# EXERCISE INPUT

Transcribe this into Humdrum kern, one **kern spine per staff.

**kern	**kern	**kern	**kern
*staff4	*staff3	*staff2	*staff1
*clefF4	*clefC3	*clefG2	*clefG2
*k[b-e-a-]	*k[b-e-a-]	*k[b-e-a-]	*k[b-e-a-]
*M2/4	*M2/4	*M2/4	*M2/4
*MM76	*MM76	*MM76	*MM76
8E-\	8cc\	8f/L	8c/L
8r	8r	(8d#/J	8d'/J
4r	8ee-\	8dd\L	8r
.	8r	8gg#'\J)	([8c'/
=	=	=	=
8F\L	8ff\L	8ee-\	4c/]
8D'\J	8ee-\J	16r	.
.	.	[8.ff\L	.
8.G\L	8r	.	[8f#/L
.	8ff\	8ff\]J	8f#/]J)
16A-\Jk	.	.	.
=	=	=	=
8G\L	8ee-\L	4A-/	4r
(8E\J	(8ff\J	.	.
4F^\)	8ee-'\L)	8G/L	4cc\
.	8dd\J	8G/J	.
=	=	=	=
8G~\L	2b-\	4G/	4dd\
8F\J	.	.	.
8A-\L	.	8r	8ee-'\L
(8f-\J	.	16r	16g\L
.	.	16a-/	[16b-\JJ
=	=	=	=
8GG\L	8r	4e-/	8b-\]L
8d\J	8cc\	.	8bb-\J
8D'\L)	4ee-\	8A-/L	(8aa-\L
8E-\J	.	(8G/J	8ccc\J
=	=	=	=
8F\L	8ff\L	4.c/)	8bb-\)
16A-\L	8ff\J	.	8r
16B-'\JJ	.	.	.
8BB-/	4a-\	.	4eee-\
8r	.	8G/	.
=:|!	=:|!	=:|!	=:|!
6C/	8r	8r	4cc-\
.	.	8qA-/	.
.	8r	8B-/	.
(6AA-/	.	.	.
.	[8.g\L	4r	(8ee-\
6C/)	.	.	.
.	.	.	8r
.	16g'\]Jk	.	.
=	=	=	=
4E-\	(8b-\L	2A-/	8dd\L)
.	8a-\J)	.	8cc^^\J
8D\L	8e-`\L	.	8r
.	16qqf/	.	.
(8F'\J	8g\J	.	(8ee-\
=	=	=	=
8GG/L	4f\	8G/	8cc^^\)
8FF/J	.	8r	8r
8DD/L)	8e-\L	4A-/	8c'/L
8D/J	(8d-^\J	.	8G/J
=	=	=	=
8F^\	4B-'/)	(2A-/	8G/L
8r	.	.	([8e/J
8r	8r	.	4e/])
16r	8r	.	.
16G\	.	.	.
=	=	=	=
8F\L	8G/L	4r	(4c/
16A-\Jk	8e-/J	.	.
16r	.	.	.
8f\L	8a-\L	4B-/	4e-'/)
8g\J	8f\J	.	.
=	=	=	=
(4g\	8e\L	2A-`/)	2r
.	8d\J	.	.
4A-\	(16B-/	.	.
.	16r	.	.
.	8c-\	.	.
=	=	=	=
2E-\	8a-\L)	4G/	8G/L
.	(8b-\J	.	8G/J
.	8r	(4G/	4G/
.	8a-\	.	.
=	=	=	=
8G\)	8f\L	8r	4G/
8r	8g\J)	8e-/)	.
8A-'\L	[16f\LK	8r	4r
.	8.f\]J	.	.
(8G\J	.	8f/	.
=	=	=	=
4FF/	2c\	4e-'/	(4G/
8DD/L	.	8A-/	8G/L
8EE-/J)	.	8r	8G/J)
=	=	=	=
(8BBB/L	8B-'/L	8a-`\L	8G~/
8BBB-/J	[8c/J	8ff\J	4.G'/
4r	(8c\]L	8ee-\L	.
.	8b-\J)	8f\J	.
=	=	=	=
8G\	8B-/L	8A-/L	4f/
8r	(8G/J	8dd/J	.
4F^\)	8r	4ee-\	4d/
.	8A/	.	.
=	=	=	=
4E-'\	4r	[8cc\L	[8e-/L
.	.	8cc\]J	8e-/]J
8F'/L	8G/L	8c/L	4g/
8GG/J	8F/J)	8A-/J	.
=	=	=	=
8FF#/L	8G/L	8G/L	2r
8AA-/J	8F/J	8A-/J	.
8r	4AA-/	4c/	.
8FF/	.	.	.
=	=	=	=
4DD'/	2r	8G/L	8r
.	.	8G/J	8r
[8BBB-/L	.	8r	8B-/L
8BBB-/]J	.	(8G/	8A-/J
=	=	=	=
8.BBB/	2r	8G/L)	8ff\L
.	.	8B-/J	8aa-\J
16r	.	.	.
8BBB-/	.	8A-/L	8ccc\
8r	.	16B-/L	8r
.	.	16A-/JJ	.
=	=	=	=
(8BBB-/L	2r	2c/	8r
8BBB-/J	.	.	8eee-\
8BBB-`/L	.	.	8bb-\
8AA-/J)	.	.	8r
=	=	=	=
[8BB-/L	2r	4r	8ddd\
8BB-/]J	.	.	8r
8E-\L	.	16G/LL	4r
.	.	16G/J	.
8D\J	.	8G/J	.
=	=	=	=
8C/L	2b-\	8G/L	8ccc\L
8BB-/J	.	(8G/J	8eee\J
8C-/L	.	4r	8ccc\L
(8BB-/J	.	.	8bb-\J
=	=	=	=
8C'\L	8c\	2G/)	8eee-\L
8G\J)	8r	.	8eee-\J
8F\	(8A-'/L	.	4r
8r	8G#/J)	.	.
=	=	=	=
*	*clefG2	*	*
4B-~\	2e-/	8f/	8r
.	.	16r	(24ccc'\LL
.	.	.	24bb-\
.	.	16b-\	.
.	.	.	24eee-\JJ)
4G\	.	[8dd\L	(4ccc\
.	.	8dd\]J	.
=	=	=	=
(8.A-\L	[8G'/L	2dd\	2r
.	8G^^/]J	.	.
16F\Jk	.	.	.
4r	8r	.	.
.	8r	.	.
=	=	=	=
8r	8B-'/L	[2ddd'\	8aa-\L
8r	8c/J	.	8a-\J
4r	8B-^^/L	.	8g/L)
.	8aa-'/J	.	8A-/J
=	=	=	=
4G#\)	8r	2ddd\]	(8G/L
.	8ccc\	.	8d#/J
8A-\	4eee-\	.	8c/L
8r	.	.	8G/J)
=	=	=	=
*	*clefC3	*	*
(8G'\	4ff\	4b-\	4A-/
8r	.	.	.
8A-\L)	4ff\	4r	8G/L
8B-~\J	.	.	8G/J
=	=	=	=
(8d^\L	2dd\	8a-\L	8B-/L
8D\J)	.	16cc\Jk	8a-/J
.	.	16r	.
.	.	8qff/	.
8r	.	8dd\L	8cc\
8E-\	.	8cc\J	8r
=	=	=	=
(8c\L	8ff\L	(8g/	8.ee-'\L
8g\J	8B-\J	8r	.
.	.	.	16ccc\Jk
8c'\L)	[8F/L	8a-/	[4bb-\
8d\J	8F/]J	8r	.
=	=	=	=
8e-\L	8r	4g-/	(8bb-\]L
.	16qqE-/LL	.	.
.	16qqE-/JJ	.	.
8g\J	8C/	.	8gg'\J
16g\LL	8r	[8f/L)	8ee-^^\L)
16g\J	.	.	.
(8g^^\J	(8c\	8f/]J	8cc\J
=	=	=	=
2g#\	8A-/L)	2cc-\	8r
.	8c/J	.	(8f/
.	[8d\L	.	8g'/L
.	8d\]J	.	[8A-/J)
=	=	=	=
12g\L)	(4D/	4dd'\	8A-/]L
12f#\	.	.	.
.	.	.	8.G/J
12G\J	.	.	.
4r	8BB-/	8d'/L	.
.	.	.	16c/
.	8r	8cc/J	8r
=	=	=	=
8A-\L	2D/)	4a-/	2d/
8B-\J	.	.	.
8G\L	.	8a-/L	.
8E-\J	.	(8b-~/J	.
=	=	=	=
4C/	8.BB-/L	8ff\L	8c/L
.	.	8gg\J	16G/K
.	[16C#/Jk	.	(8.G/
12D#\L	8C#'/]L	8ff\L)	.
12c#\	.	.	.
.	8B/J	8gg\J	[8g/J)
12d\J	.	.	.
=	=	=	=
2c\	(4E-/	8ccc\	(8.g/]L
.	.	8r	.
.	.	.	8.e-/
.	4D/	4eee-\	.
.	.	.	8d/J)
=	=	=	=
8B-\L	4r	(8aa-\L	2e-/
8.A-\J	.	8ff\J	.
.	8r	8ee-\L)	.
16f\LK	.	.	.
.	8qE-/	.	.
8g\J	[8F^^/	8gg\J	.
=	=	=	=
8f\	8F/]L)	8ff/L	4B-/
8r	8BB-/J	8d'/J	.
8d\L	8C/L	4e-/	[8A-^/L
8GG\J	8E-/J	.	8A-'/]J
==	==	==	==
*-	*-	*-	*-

# INSTRUCTIONS TO FOLLOW
Collect every line in the records above that contains the string "kern", and copy each such line in full.

# ANSWER TO THIS EXERCISE
Transcribe this into Humdrum kern, one **kern spine per staff.
**kern	**kern	**kern	**kern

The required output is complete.